RECORDS SUPPLIED
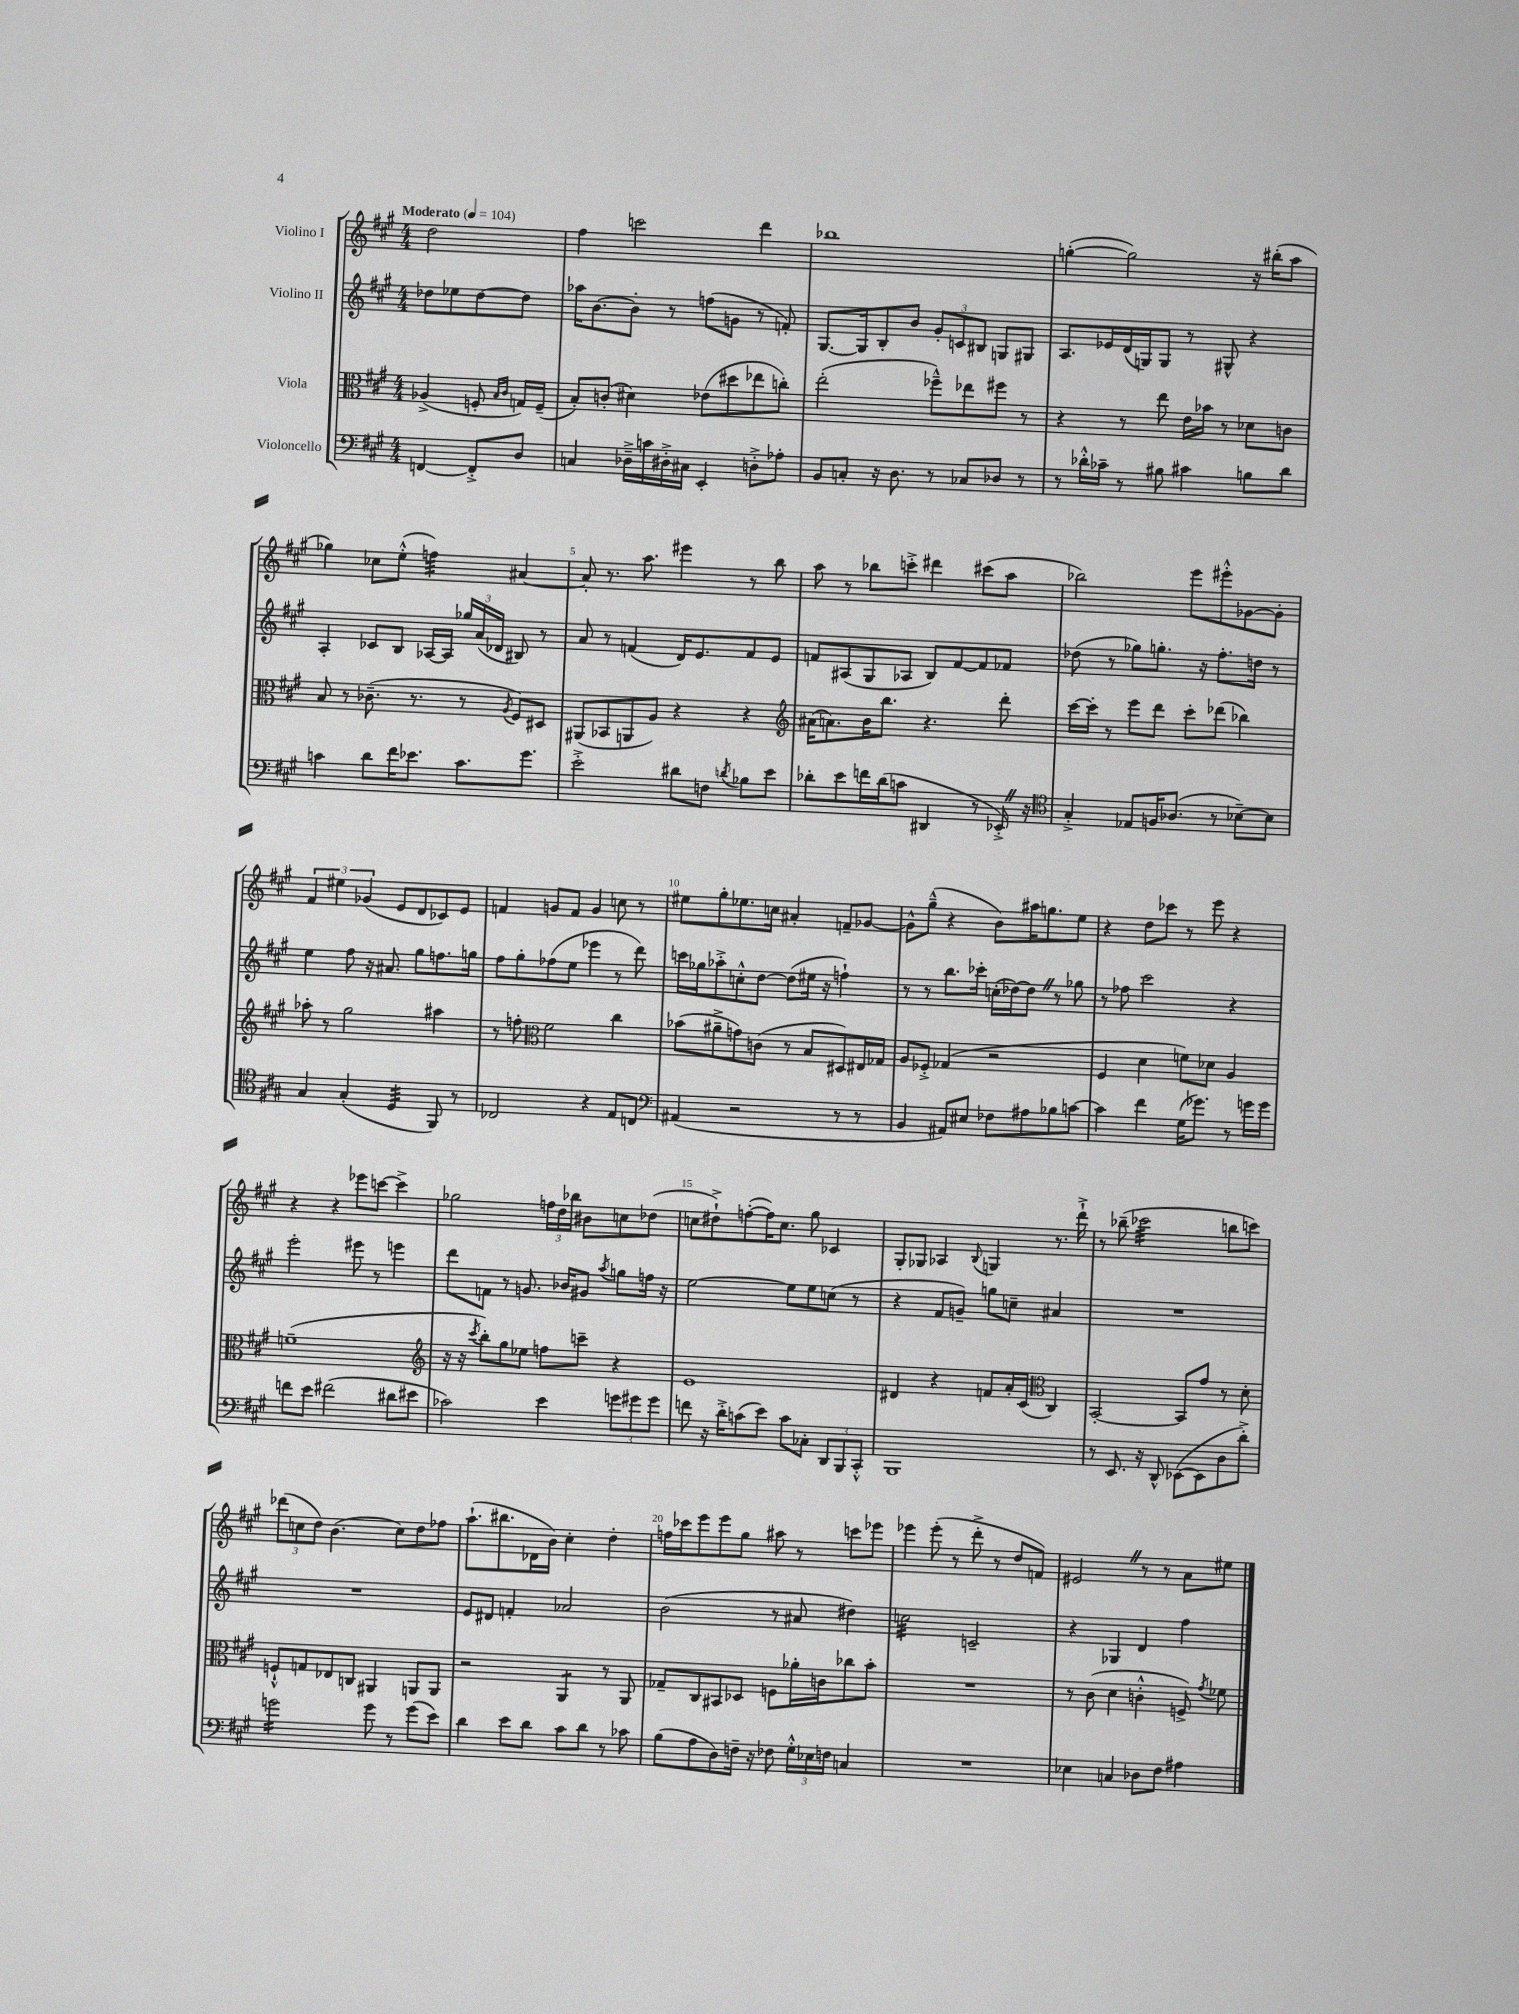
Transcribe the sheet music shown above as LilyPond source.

<<
\new StaffGroup <<
\new Staff = "s0" \with { instrumentName = "Violino I" } {
    \clef treble \key a \major \numericTimeSignature \time 4/4 \partial 2 \tempo "Moderato" 4 = 104
    \autoBeamOff d''2 |
    fis''4 c'''2 d'''4 |
    bes''1 |
    g''4~-.( g''2) r16 bis''16[-.( a''8] |
    ges''4) ces''8[ e''8]-.-^( f''4:32) ais'4~ |
    ais'8-. r8. a''8. eis'''4 r8 b''8 |
    a''8 r8 bes''8[ c'''8]-.-> dis'''4 cis'''8[( a''8] |
    bes''2) e'''8[ eis'''8-.-^ ges'8~ ges'8]-. |
    \tuplet 3/2 { fis'4 eis''4 ges'4( } e'8[ d'8 ces'8) e'8] |
    f'4 g'8[ f'8] g'4 c''8 r8 |
    eis''8[ gis''8-. ees''8. c''16] ais'4-. f'8[-- ges'8]~ |
    ges'8[-^ gis''8]---^( r4 b'8[) ais''16 g''8. e''8] |
    r4 d''8[ ces'''8] r8 e'''8 r4 |
    r4 r4 ees'''8[ c'''8]~ c'''4-> |
    ges''2 \tuplet 3/2 { f''16[ d''16 bes''16] } bis'8[ c''8 des''8]( |
    c''8[ dis''8-!->) f''8~-.( f''16) c''8.] gis''8 ces'4 |
    gis8[-. ges8] aes4 \appoggiatura { b8 } g4 r8. d'''16-!-> |
    r8 bes''8--( ces'''2:32 b''8[ c'''8]) |
    \tuplet 3/2 { des'''8[( c''8 d''8]) } b'4.( c''8[) d''8 fes''8] |
    a''8.[-!( bis''8. des'16 b'16]) cis''4-. d''4-. |
    f''16[ ces'''16 e'''8 e'''8 gis''8] ais''8 r8 c'''8[ ees'''8] |
    ees'''4 ees'''8-.( r8 d'''8-.-> r8 d''8[ f'8]) |
    eis'2 \once \override BreathingSign.text = \markup { \musicglyph "scripts.caesura.straight" } \breathe r8 r8 a'8[ eis''8] \bar "|." |
}
\new Staff = "s1" \with { instrumentName = "Violino II" } {
    \clef treble \key a \major \numericTimeSignature \time 4/4 \partial 2
    \autoBeamOff des''8[ ees''8 des''8~ des''8] |
    aes''16[ b'8.~ b'8]-. r8 f''8[( g'8] r8 f'8-.) |
    gis8.[~ gis16 b8-. b'8] \tuplet 3/2 { gis'8[-. c'8 bis8] } g8[ gis8] |
    a8.[ ees'16 d'16( g16) g8] r8 gis8-^ r4 |
    a4-. ces'8[ b8] aes16[~ aes16] \tuplet 3/2 { ges''16[ a'16( des'16] } bis8) r8 |
    a'8 r8 f'4( d'16[) e'8. f'8 e'8] |
    f'8[ ais8( gis8 aes8] b8[) f'8~ f'8 fes'8] |
    des''8( r8 ges''8[) g''8.]-. r16 fis''8.[-. d''16] r8 |
    e''4 fis''8 r16 ais'8. gis''8[ f''8. g''16] |
    fis''8[ gis''8-. fes''8( e''8] ees'''4 r8 d'''8) |
    c'''16[ ges''16 aes''8-.-> c''8-.-^ d''8]~ d''8[( eis''16] r16 f''4-!) |
    r8 r8 b''8.[ ces'''16]-. c''16[-.( des''16~) des''8] \once \override BreathingSign.text = \markup { \musicglyph "scripts.caesura.straight" } \breathe r8 ges''8 |
    r8 fes''8 cis'''2 r4 |
    e'''2-. eis'''8 r8 e'''4 |
    d'''8[ f'8] r8 g'8. bes'16[ gis'8] \acciaccatura { a''8 } g''8[ f''16] r16 |
    e''2~ e''8[ e''8 c''8]( r8 |
    r4 fis'8[ g'8]--) g''8[ c''8]-- ais'4 |
    R1 |
    R1 |
    e'8[ dis'8] f'4-. aes'2 |
    b'2( r8 ais'8 dis''4) |
    c''2:32 c'2-- |
    r4 ges4 d'4 fis''4 \bar "|." |
}
\new Staff = "s2" \with { instrumentName = "Viola" } {
    \clef alto \key a \major \numericTimeSignature \time 4/4 \partial 2
    \autoBeamOff aes4->( f8-. \grace { b16[ cis'16] } g16[) f16]--( |
    b8[-.) c'8]-.( dis'4) ees'8[( dis''8 ees''8 c''8]-.) |
    e''2-.( fes''8[---^) ees''8 fis''8] r8 |
    r4 r8 e''8 e'16[ bes'16] r8 des'8[ c'8] |
    b8 r8 ces'8.--( r8. r8 \acciaccatura { a8 } fis8[) dis8] |
    ais,8[( bes,8 a,8 a8]) r4 r4 |
    \clef treble ais'16[( a'8.) b'16 b''8.] r4. d'''8-. |
    cis'''16[~ cis'''16]-. r8 e'''8[ d'''8] cis'''8[-. des'''8]( bes''4) |
    aes''8-. r8 gis''2 ais''4 |
    r8 f''8-. \clef alto fis'2 cis''4 |
    bes'8[( ais'8---> g'8) c'8]( r8 b8[ dis8) eis16 ges16] |
    a8[ fes8]-.-> ges4( r2 |
    fis4 d'4 f'8[) des'8] a4 |
    f'1--( |
    \clef treble r16 r16 \acciaccatura { cis'''8 } b''8[-.) gis''8 ees''8] f''8[ c'''8]-- r4 |
    e'1 |
    dis'4 r4 f'8[ a'16-. cis'16]( \clef alto cis4) |
    b,2~-. b,8[ gis'8] r8 d'8-. |
    f8[-!-^ g8 ees8 c8] ais,4 a,8[ a,8] |
    r2 a,4:8 r8 a,8 |
    ges8[-- cis8 bis,8 des8] f8[ aes'16-. c'16 ces''8 b'8]-. |
    R1 |
    r8 cis'8( d'4 c'4-.-^ f8->) \acciaccatura { gis'8 } fes'8 \bar "|." |
}
\new Staff = "s3" \with { instrumentName = "Violoncello" } {
    \clef bass \key a \major \numericTimeSignature \time 4/4 \partial 2
    \autoBeamOff f,4~ f,8[-.-> d8] |
    c4 des16[---> c'16 dis16-.-> cis16] e,4-. d8[-.-> aes8]-. |
    b,8[ c8]-. r16 d8. r8 ces8[ des8] r8 |
    r8 des'16[-.-^ ces'16]-- r8 bis8 cis'4 b8[ des'8] |
    c'4 d'8[ fis'16 ees'8.] c'8.[ gis'8.] |
    e'2-.-> dis'8[ f8] \acciaccatura { d'8 } bes8[ e'8] |
    des'8[-. e'8 f'16 des'16( c'8] dis,4 r8 ees,16-.->) \once \override BreathingSign.text = \markup { \musicglyph "scripts.caesura.straight" } \breathe r16 |
    \clef tenor gis4-.-> ees8[ f16 aes8.]( r8 bes8[~--) bes8] |
    gis4 gis4-.( d4:32 fis,8) r8 |
    ces2 r4 e8[ c8] |
    \clef bass ais,4( r2 r8 r8 |
    b,4 ais,8[) eis8] fes8[ ais8 bes8 c'8]~ |
    c'4 fis'4 gis16[( ges'8.]) r8 g'16[ g'16] |
    f'8[ e'8] fis'2( dis'8[ eis'8] |
    ces'2) e'4 \tuplet 3/2 { g'8[ gis'8 gis'8] } |
    f'8 r16 d'16[-.-> c'8( e'8]) c'8[ ces8]-. \tuplet 3/2 { d,8[ b,,8 cis,8]-.-^ } |
    b,,1 |
    r8 e,8. r16 d,8-^ ees,8[~( ees,8 d8 d'8]-.->) |
    g'2:16 g'8 r8 g'8[( e'8]) |
    d'4 e'8[ d'8] cis'8[ d'8] r8 ces'8 |
    b8[( a8 d8) f16]-- r16 fes8 \tuplet 3/2 { gis16[-.-^ ees16 f16] } c4 |
    R1 |
    ees4 c4 des8[ fis8] ais4 \bar "|." |
}
>>
>>
\layout { \context { \Score \override BarNumber.break-visibility = ##(#f #t #t) barNumberVisibility = #(every-nth-bar-number-visible 5) } }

TASK GOAL
Count how many lines in the items above contain the string "instrumentName", with case counting, and give only that number.

WRITTEN ANSWER
4